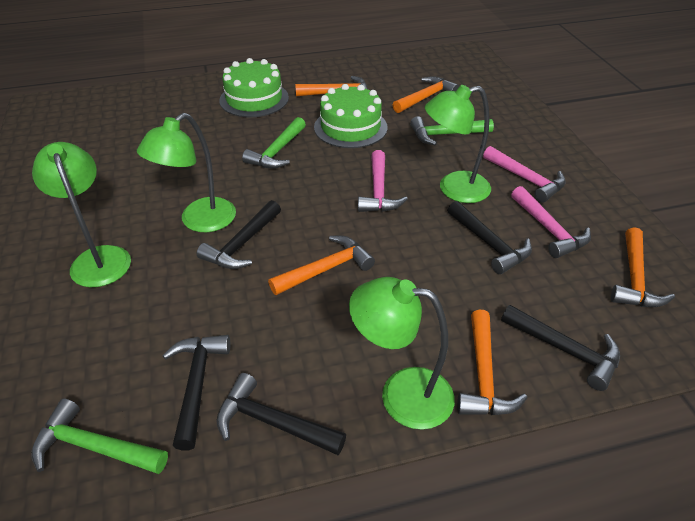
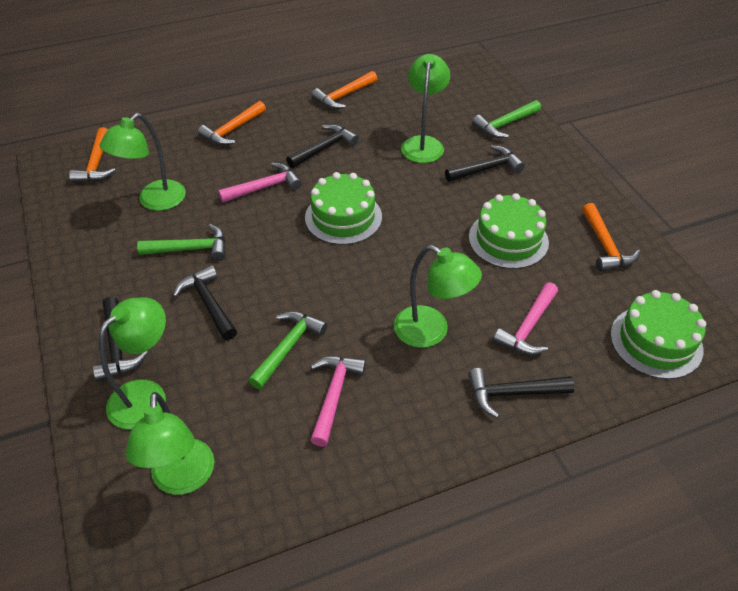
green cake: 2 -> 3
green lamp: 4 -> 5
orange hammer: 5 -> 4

---

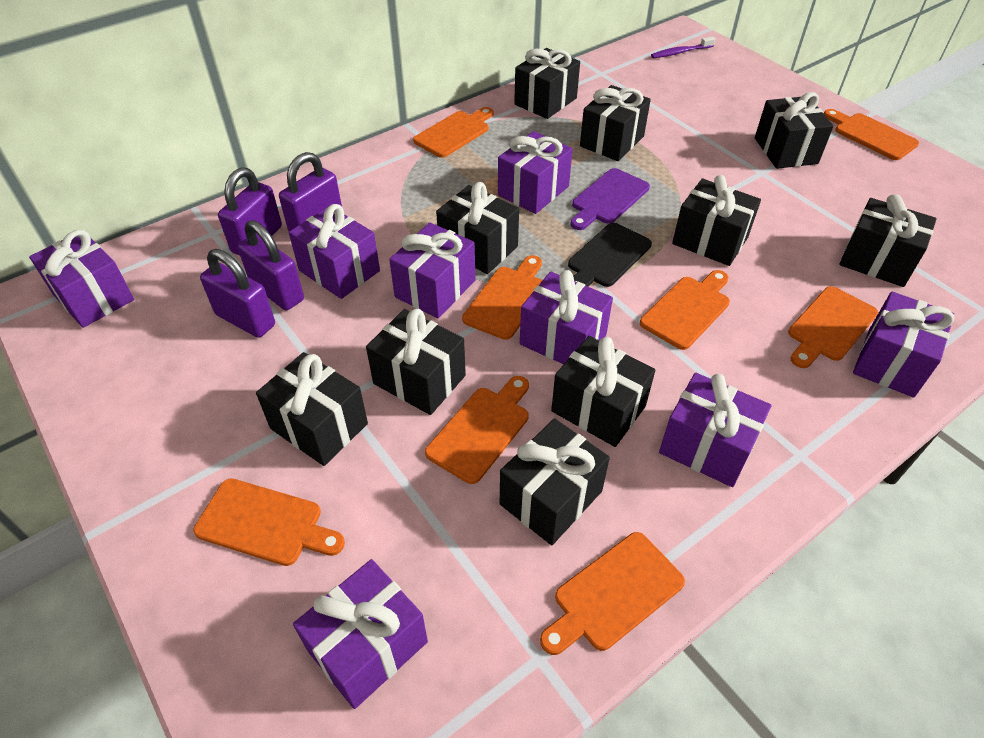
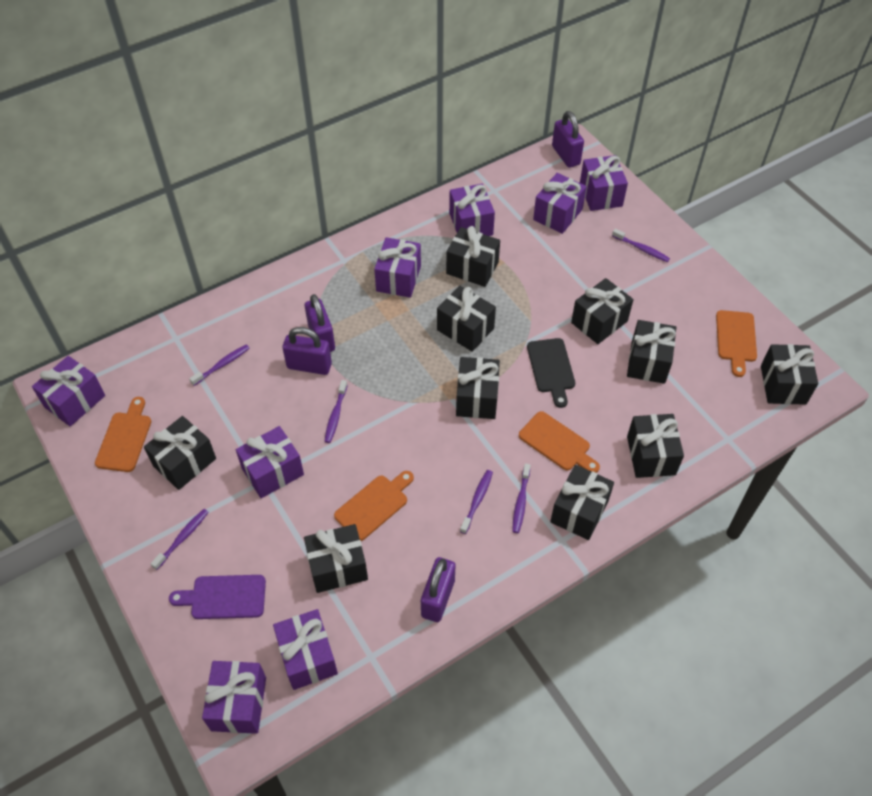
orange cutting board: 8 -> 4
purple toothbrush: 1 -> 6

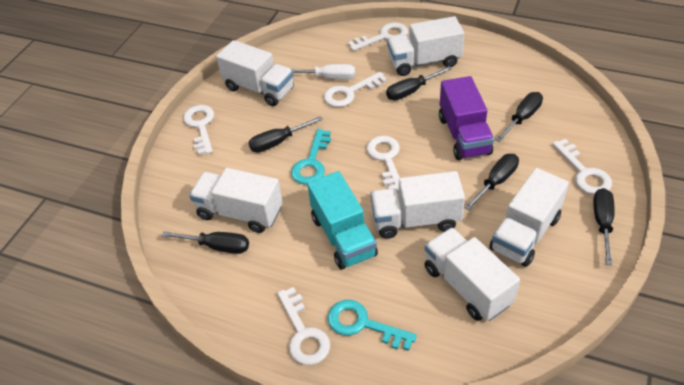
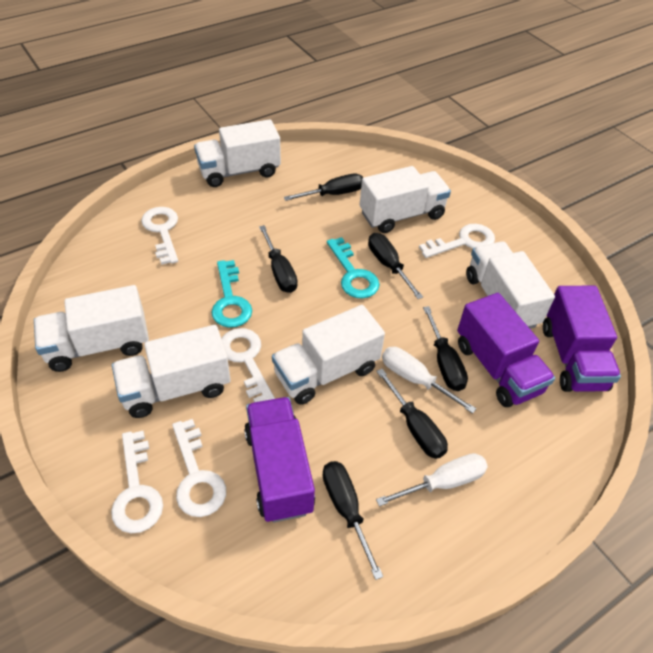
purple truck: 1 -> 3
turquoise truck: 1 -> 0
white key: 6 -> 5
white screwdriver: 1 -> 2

| WORK TO BE COMPLETED |
After locating "purple toothbrush: 1 -> 6" and "white screwdriver: 1 -> 2" in the records above, return exactly the line holding each one and every line between them; leave out the pictures.

| FINISHED TASK |
purple toothbrush: 1 -> 6

purple truck: 1 -> 3
turquoise truck: 1 -> 0
white key: 6 -> 5
white screwdriver: 1 -> 2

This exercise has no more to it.